*ABOUT THIS TASK*
Set down the data below from its first line to the line holding "tan cone F7 level 2 -> none", inclusive; omit all pictures.

*SOURCE RECORDS*
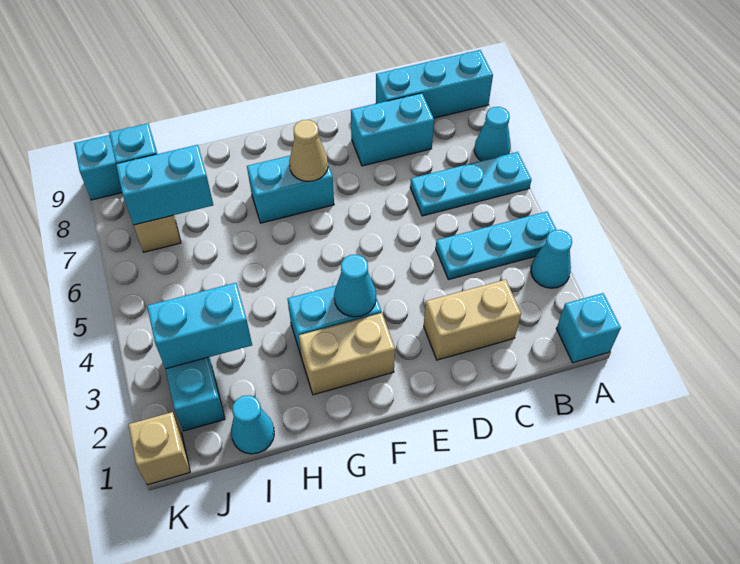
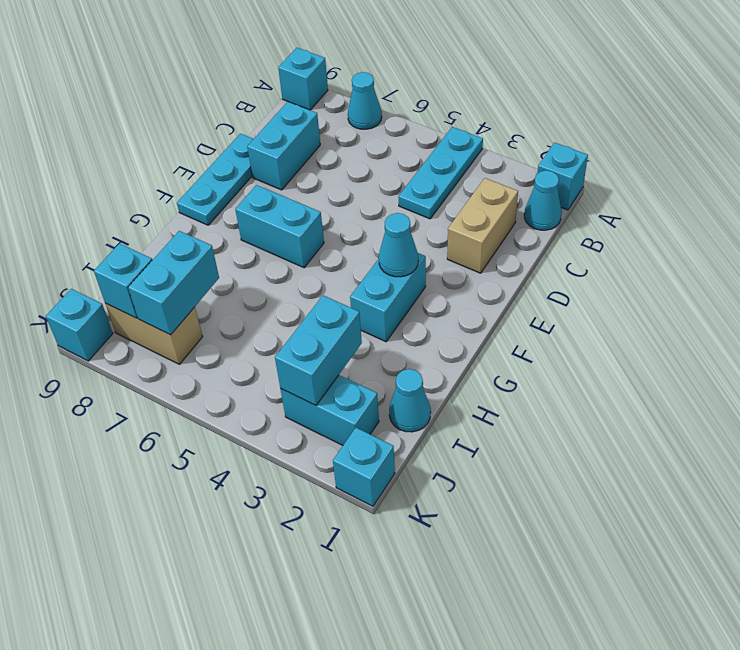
cyan cone A3 level 1 -> cyan cone B1 level 1
cyan plate A6:C6 level 1 -> cyan plate D9:F9 level 1
cyan brick A9:C9 level 1 -> cyan brick A9 level 1
tan brick F2:G2 level 1 -> none
cyan brick F7:G7 level 1 -> cyan brick F6:F7 level 1
tan cone F7 level 2 -> none
tan brick K1 level 1 -> cyan brick K1 level 1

*OUTPUT OF THE TASK*
cyan cone A3 level 1 -> cyan cone B1 level 1
cyan plate A6:C6 level 1 -> cyan plate D9:F9 level 1
cyan brick A9:C9 level 1 -> cyan brick A9 level 1
tan brick F2:G2 level 1 -> none
cyan brick F7:G7 level 1 -> cyan brick F6:F7 level 1
tan cone F7 level 2 -> none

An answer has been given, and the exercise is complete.